→ PROVIDED RECORDS:
-------------------------

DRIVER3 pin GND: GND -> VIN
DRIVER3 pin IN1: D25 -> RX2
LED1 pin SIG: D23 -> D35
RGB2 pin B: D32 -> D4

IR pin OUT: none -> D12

-------------------------

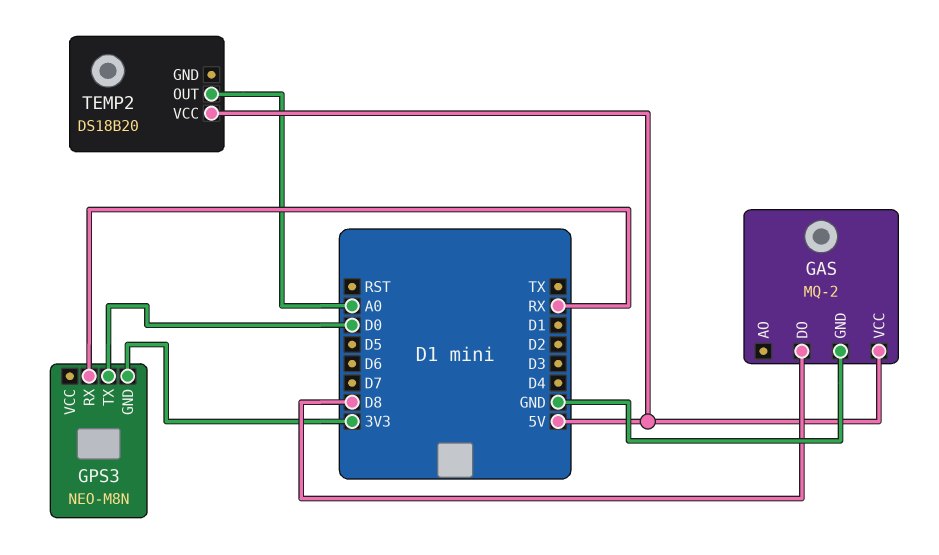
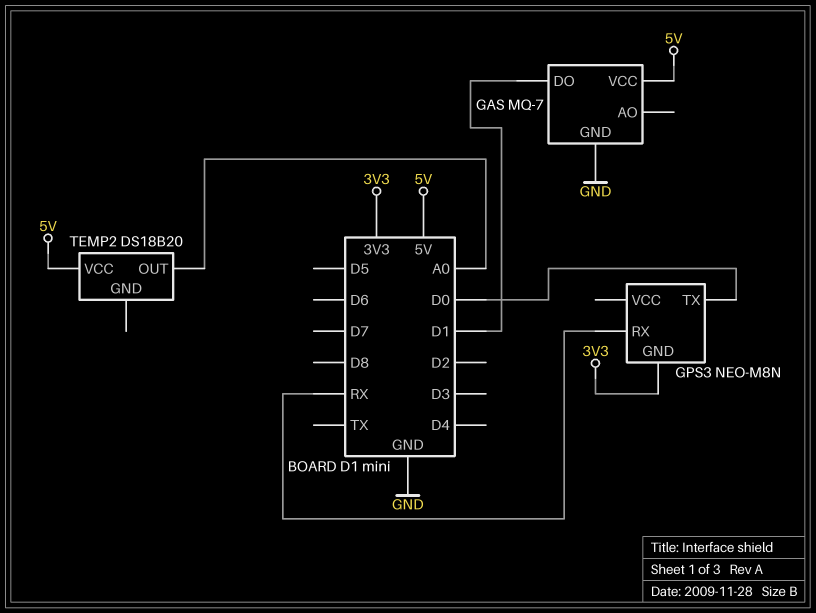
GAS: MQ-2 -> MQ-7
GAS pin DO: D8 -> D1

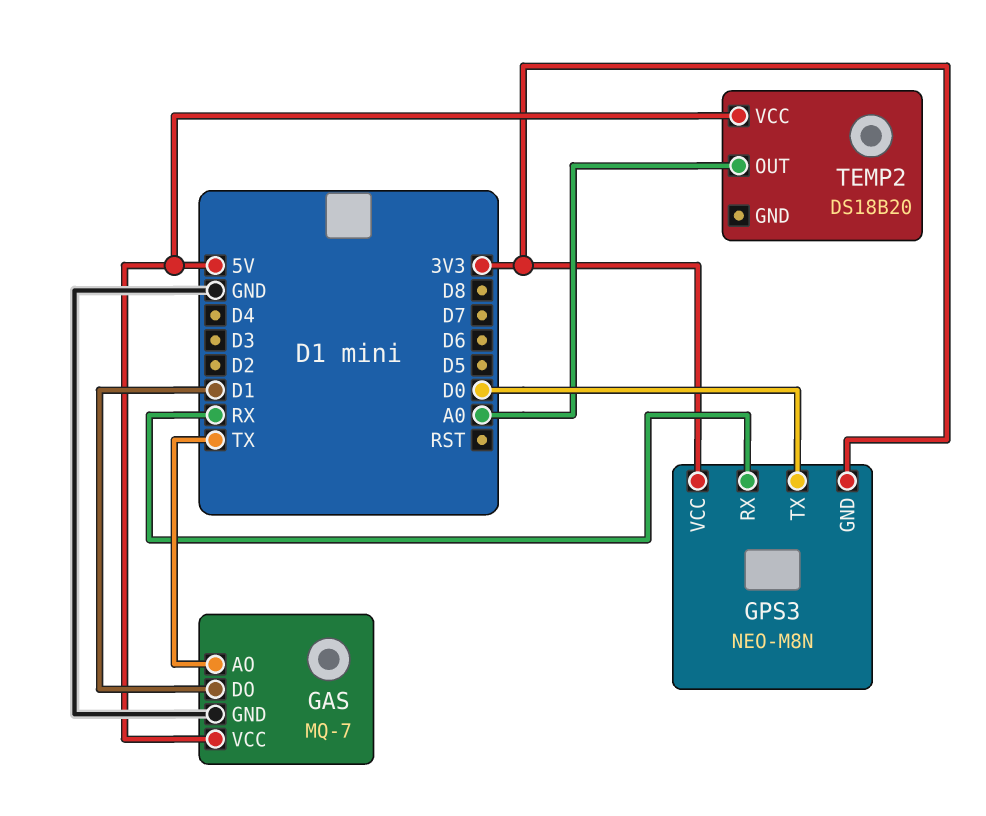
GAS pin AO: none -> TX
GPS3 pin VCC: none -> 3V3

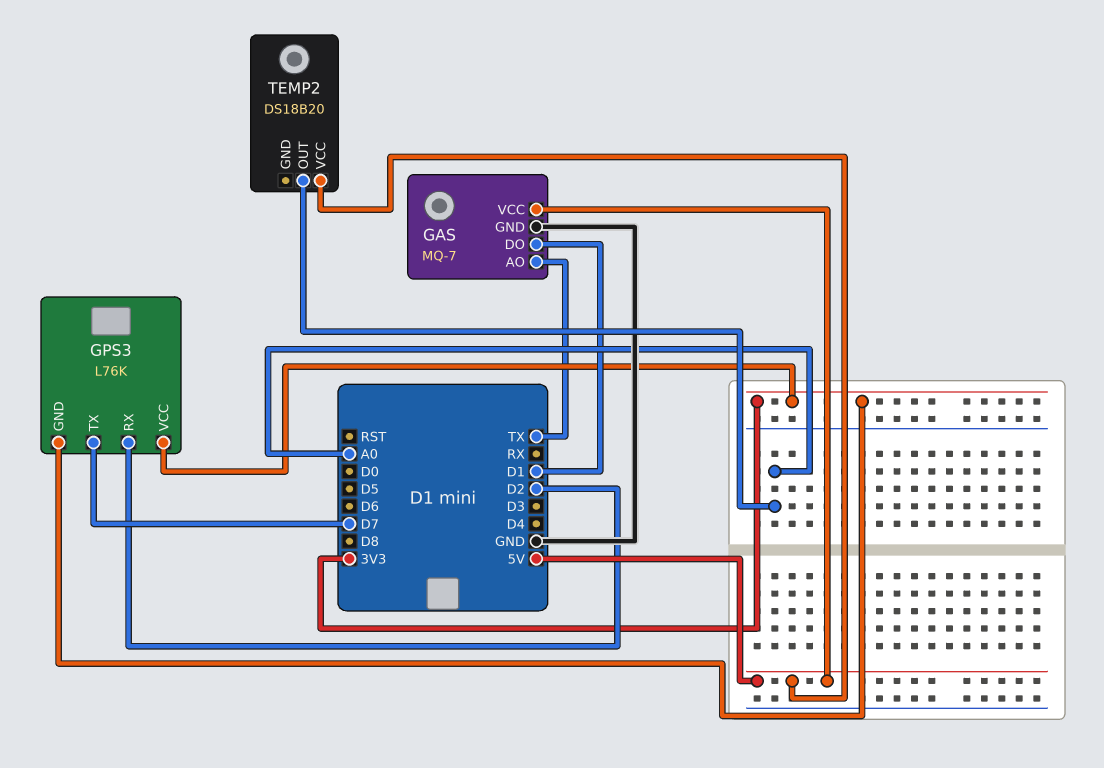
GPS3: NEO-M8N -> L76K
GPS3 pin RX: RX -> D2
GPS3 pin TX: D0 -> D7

-------------------------

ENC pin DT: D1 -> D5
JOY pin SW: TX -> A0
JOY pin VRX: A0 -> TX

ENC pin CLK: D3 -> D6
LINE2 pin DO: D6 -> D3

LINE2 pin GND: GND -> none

-------------------------

→ DESCRIPTION OF THE TASK: All lines of the records above with the word "none" in them are to be copied.

→ REPLY:
IR pin OUT: none -> D12
GAS pin AO: none -> TX
GPS3 pin VCC: none -> 3V3
LINE2 pin GND: GND -> none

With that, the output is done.